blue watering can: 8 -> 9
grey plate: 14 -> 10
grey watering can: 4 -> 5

:::

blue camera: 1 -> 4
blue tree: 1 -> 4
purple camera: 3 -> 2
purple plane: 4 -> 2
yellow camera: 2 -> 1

:::

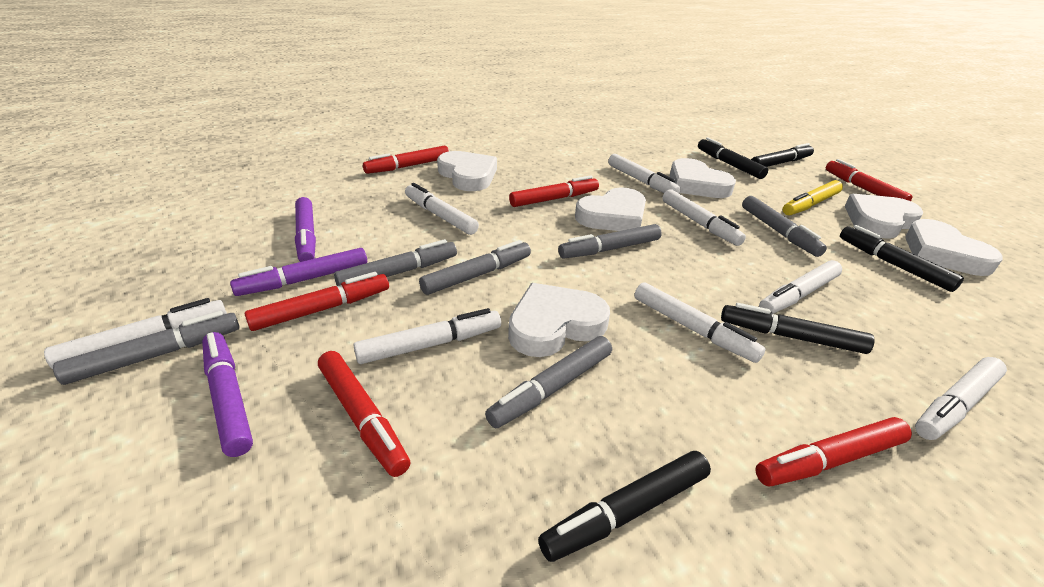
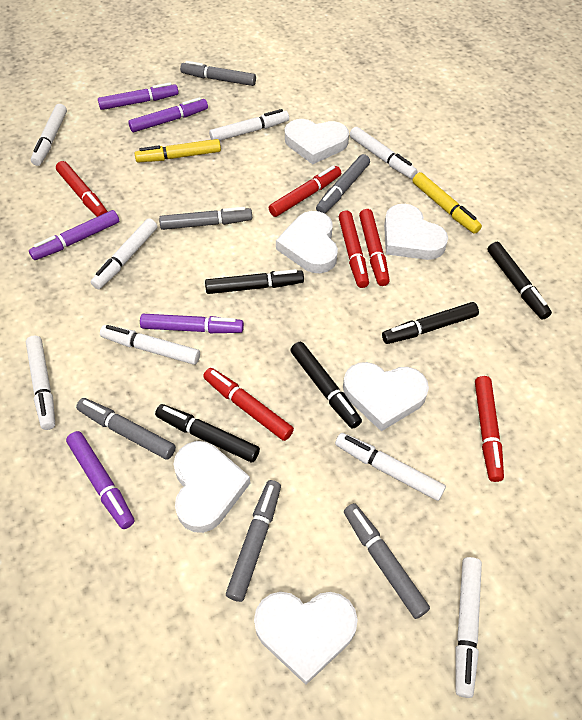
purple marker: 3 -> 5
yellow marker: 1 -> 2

:::

The lines above from the one with "blue watering can: 8 -> 9" through the one with "grey watering can: 4 -> 5" are to be duplicated exactly, ends included, with nothing added.

**WRITTEN ANSWER:**
blue watering can: 8 -> 9
grey plate: 14 -> 10
grey watering can: 4 -> 5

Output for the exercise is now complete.